— What you have to do —
Your task is to transcribe each record exactly and to omit every image.

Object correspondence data
==*==

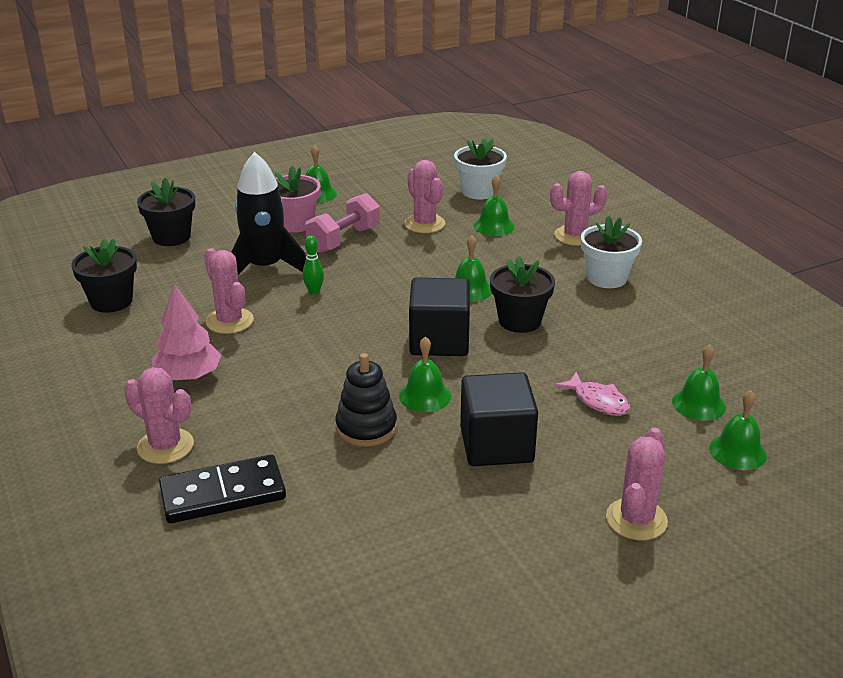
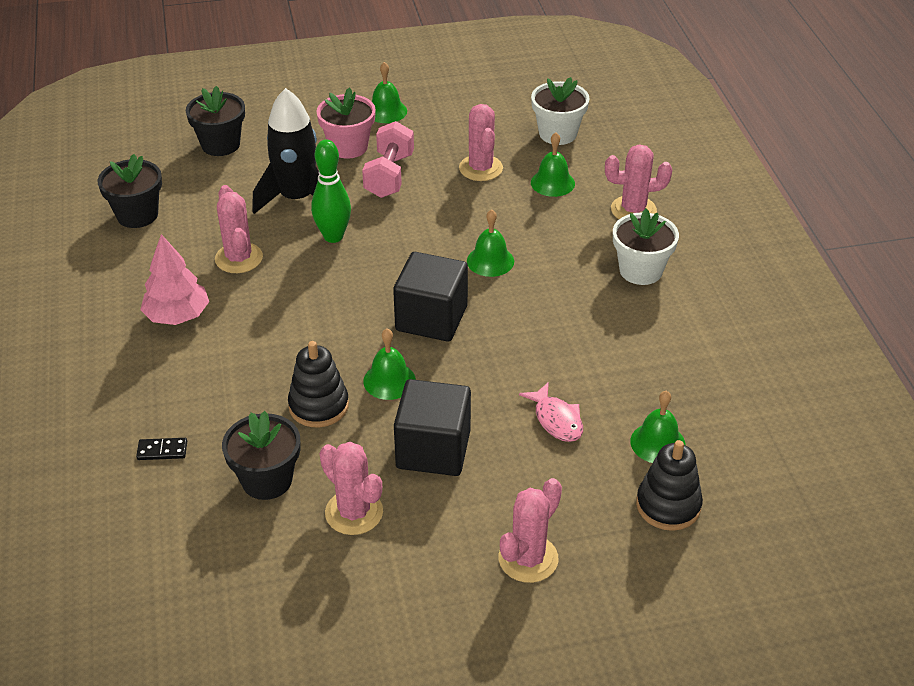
camera: 15 degrees right, 10 degrees up
(165, 446) = (130, 390): pink cactus -> pink cactus (354, 512)
(223, 493) = (162, 450): black domino -> black domino, size x0.43
(314, 292) = (333, 236): green bowling pin -> green bowling pin, size x1.77
(344, 239) = (389, 175): pink dumbbell -> pink dumbbell turned 45 degrees counterclockwise
(519, 321) = (523, 309): black flower pot -> black flower pot (267, 480)
(737, 451) = (668, 505): green bell -> black stacking toy

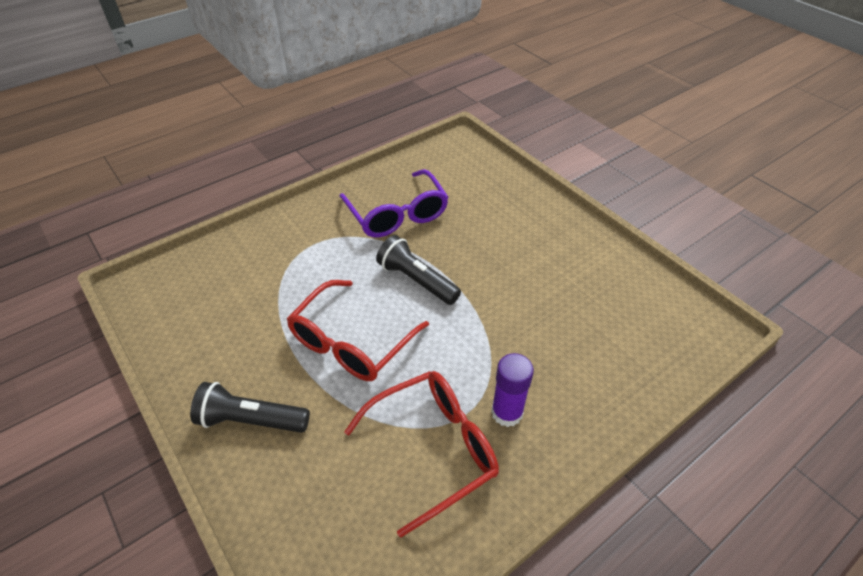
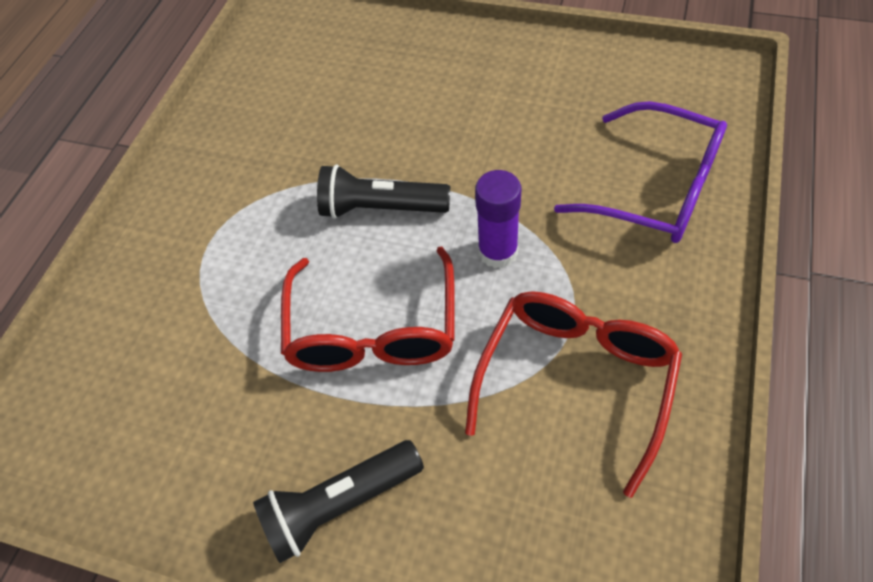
camera: 30 degrees left, 10 degrees up
(397, 214) = (282, 144): purple glasses -> purple glasses (656, 189)
(507, 412) = (612, 288): purple glue stick -> purple glue stick (498, 252)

==*==

— Exercise solution —
camera: 15 degrees right, 10 degrees up
(165, 446) = (130, 390): pink cactus -> pink cactus (354, 512)
(223, 493) = (162, 450): black domino -> black domino, size x0.43
(314, 292) = (333, 236): green bowling pin -> green bowling pin, size x1.77
(344, 239) = (389, 175): pink dumbbell -> pink dumbbell turned 45 degrees counterclockwise
(519, 321) = (523, 309): black flower pot -> black flower pot (267, 480)
(737, 451) = (668, 505): green bell -> black stacking toy

camera: 30 degrees left, 10 degrees up
(397, 214) = (282, 144): purple glasses -> purple glasses (656, 189)
(507, 412) = (612, 288): purple glue stick -> purple glue stick (498, 252)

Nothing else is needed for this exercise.